■ EXERCISE DESCRIPTION: From the line containing "- BROWN SPRAY BOTTLE (350 102 392 197)" to the end of the data, retype every line exactly and nothing else. Drop the pictures.

■ GIVEN RECORDS:
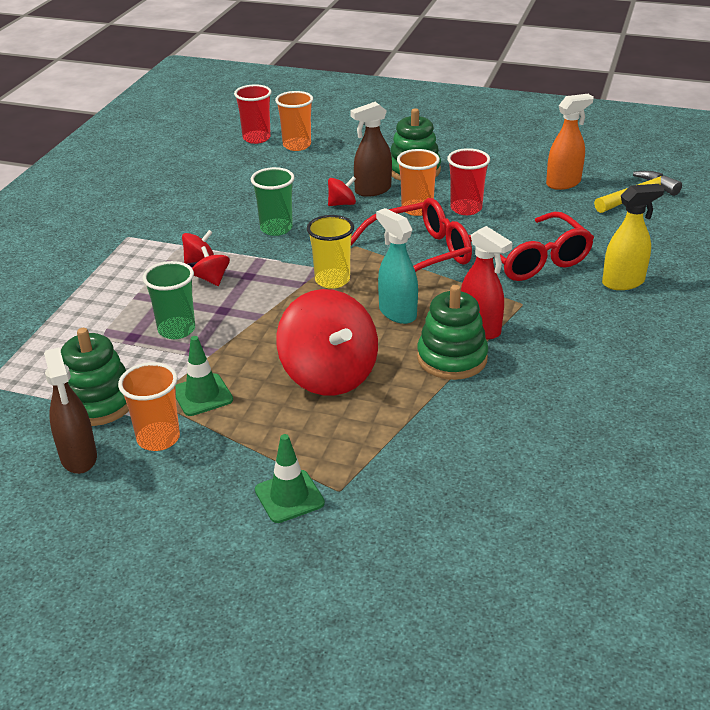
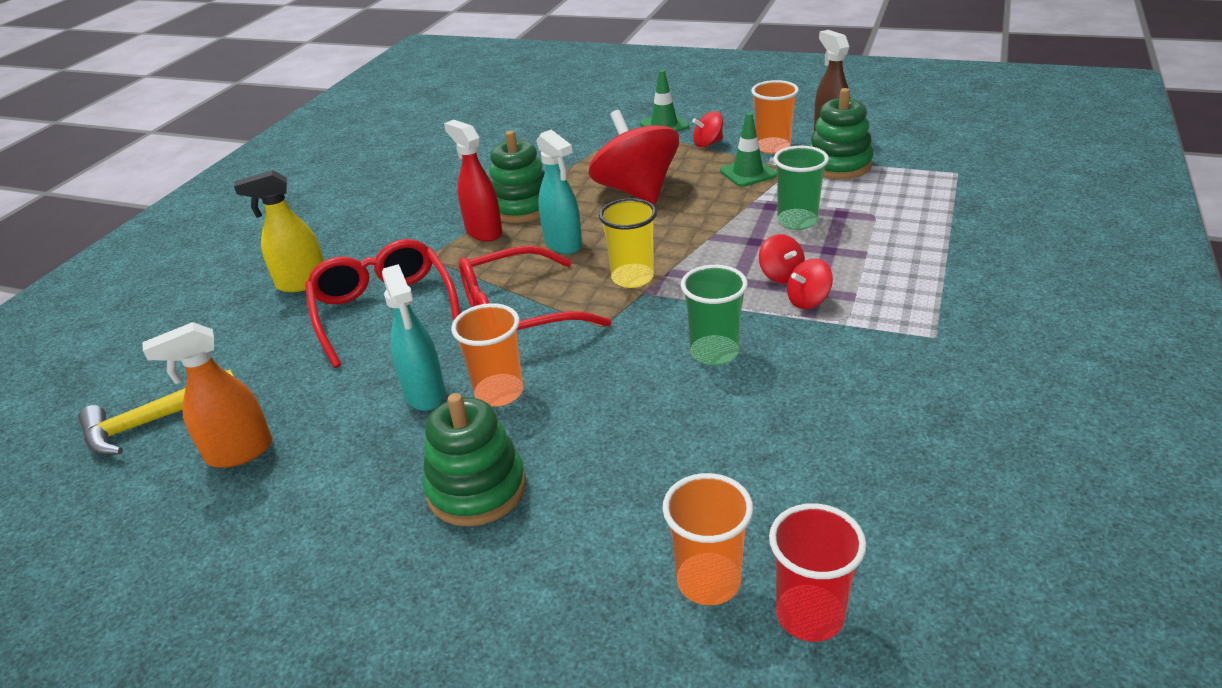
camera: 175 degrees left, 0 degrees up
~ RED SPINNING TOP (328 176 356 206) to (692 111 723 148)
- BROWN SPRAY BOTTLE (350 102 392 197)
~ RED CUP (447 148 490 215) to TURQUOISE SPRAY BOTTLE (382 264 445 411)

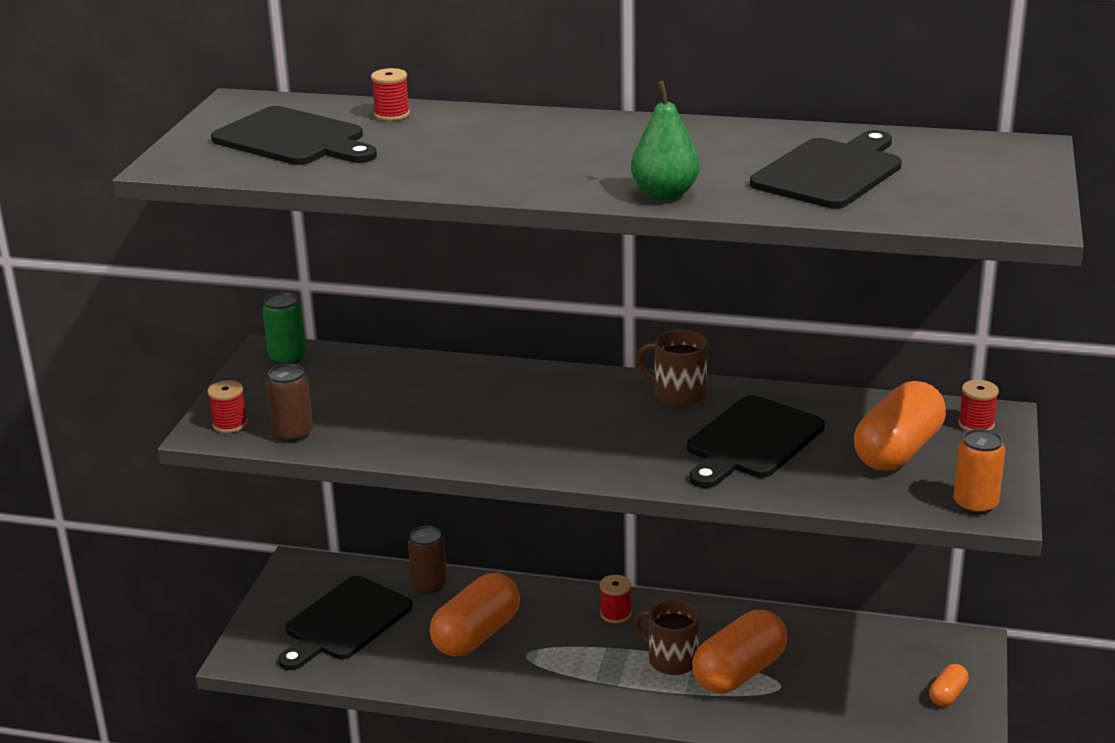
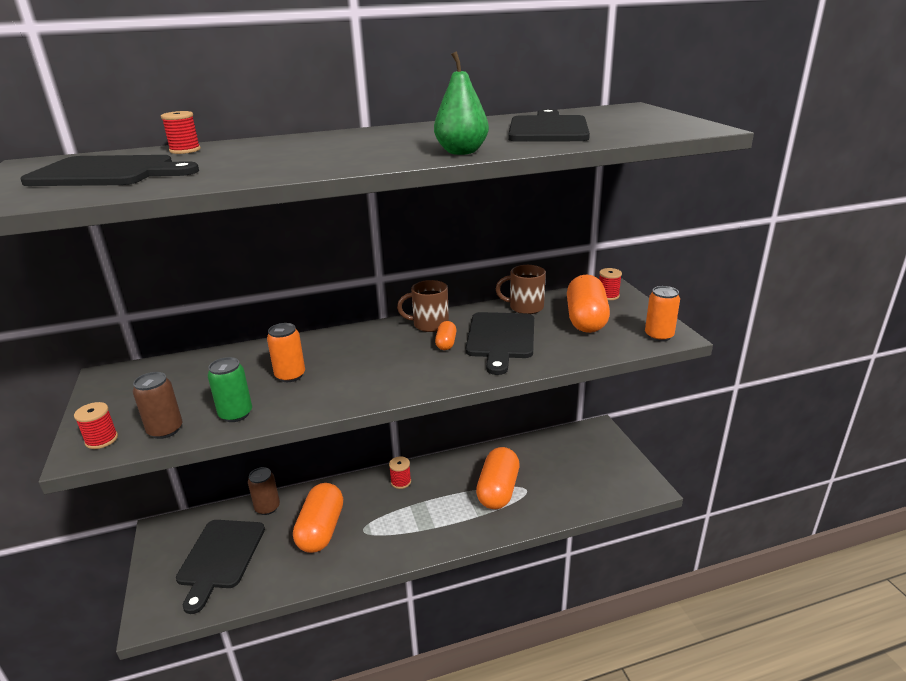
camera: 30 degrees left, 0 degrees up
~ GREEN CAN (262 292 306 365) to (208 357 252 422)
~ BROWN MUG (634 600 700 675) to (496 265 546 314)
~ ORANGE CAPSULE (929 664 969 706) to (435 321 457 350)
+ ORANGE CAN (267 323 305 382)

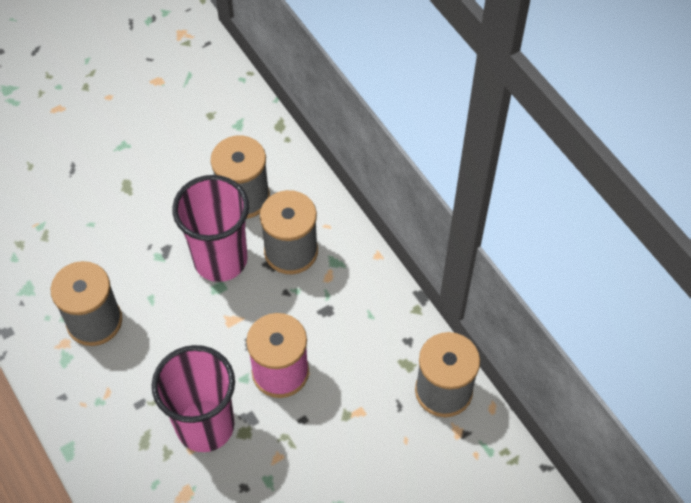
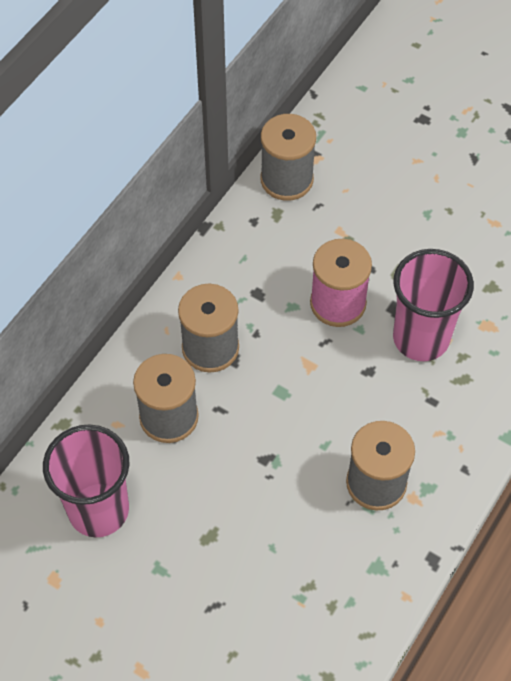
camera: 115 degrees left, 0 degrees up
~ PINK CUP (172 175 249 282) to (43 425 129 538)

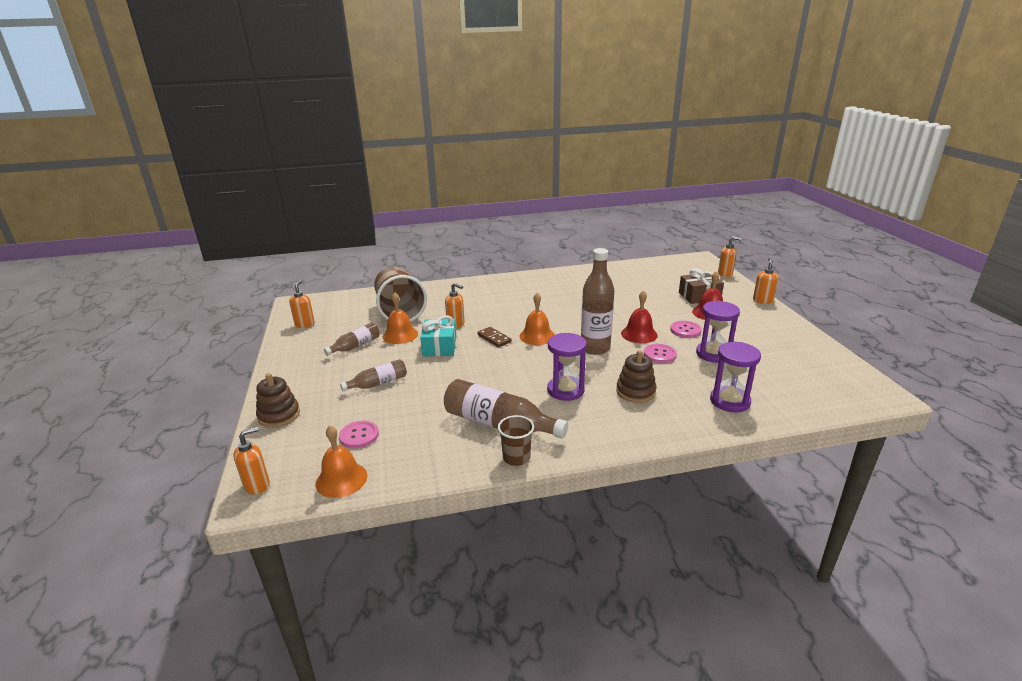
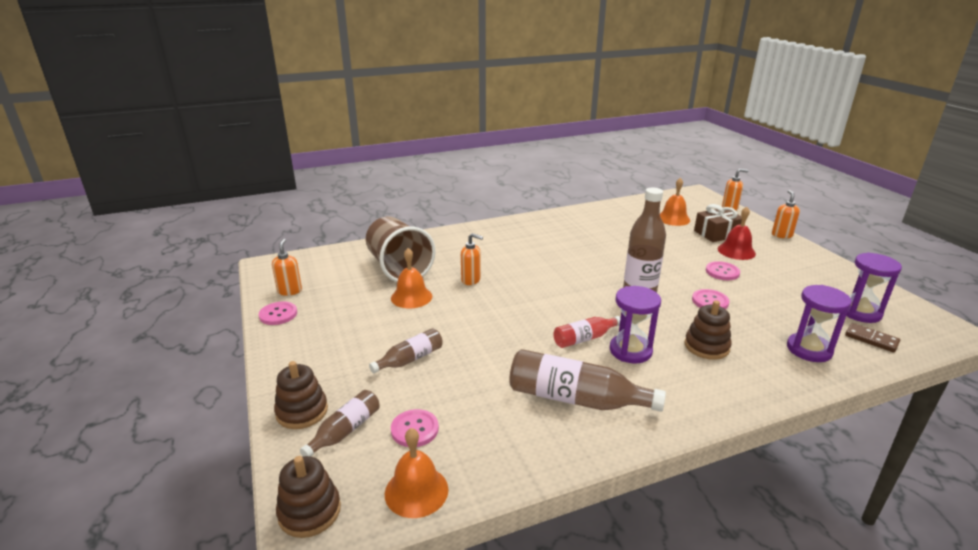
camera: 10 degrees left, 0 degrees up
~ ORANGE SOAP DISPENSER (233 427 270 495) to BROWN STACKING TOY (276 456 341 538)
~ BROWN BOTTLE (324 323 380 356) to (300 390 379 457)
- TURQUOISE GIFT (420 315 456 357)
~ BROWN DOMINO (477 327 512 347) to (845 323 900 352)
- BROWN CUP (498 415 534 466)
~ ORANGE BELL (519 293 555 345) to (660 178 690 226)
- RED BELL (621 290 658 343)
~ PURPLE HOURGLASS (696 301 740 363) to (846 253 902 323)
+ PINK BUTTON (259 302 297 325)
+ RED BOTTLE (553 316 621 348)

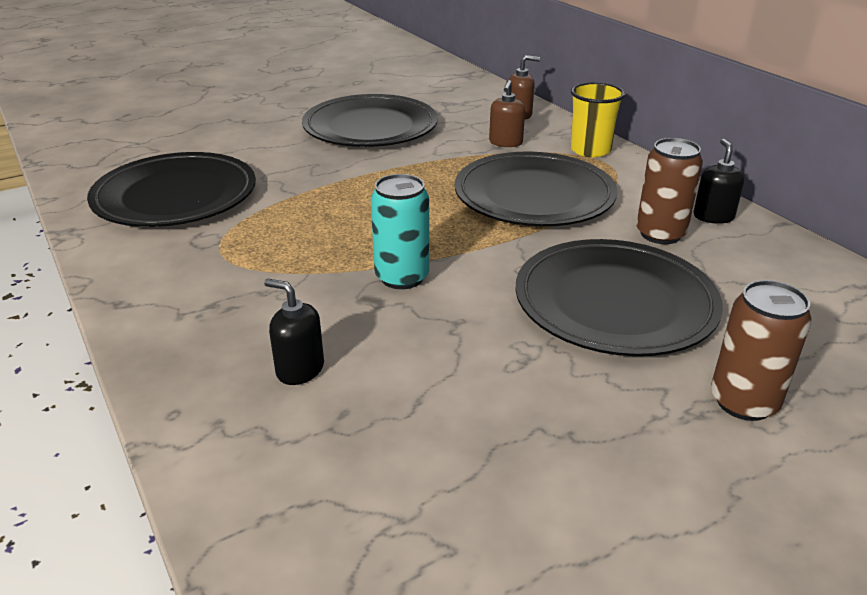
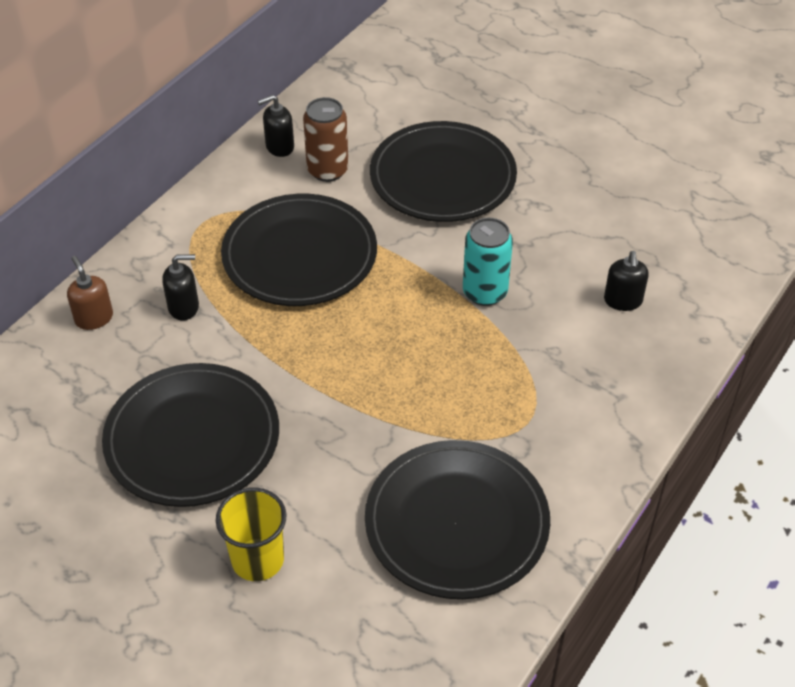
camera: 115 degrees left, 15 degrees up
~ BROWN SOAP DISPENSER (489 80 525 147) to BLACK SOAP DISPENSER (162 254 199 320)
~ YELLOW CUP (571 82 625 157) to (216 487 287 581)
- BROWN CAN (711 280 812 421)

■ RESULT OF THE TASK:
- BROWN SPRAY BOTTLE (350 102 392 197)
~ RED CUP (447 148 490 215) to TURQUOISE SPRAY BOTTLE (382 264 445 411)

camera: 30 degrees left, 0 degrees up
~ GREEN CAN (262 292 306 365) to (208 357 252 422)
~ BROWN MUG (634 600 700 675) to (496 265 546 314)
~ ORANGE CAPSULE (929 664 969 706) to (435 321 457 350)
+ ORANGE CAN (267 323 305 382)

camera: 115 degrees left, 0 degrees up
~ PINK CUP (172 175 249 282) to (43 425 129 538)

camera: 10 degrees left, 0 degrees up
~ ORANGE SOAP DISPENSER (233 427 270 495) to BROWN STACKING TOY (276 456 341 538)
~ BROWN BOTTLE (324 323 380 356) to (300 390 379 457)
- TURQUOISE GIFT (420 315 456 357)
~ BROWN DOMINO (477 327 512 347) to (845 323 900 352)
- BROWN CUP (498 415 534 466)
~ ORANGE BELL (519 293 555 345) to (660 178 690 226)
- RED BELL (621 290 658 343)
~ PURPLE HOURGLASS (696 301 740 363) to (846 253 902 323)
+ PINK BUTTON (259 302 297 325)
+ RED BOTTLE (553 316 621 348)

camera: 115 degrees left, 15 degrees up
~ BROWN SOAP DISPENSER (489 80 525 147) to BLACK SOAP DISPENSER (162 254 199 320)
~ YELLOW CUP (571 82 625 157) to (216 487 287 581)
- BROWN CAN (711 280 812 421)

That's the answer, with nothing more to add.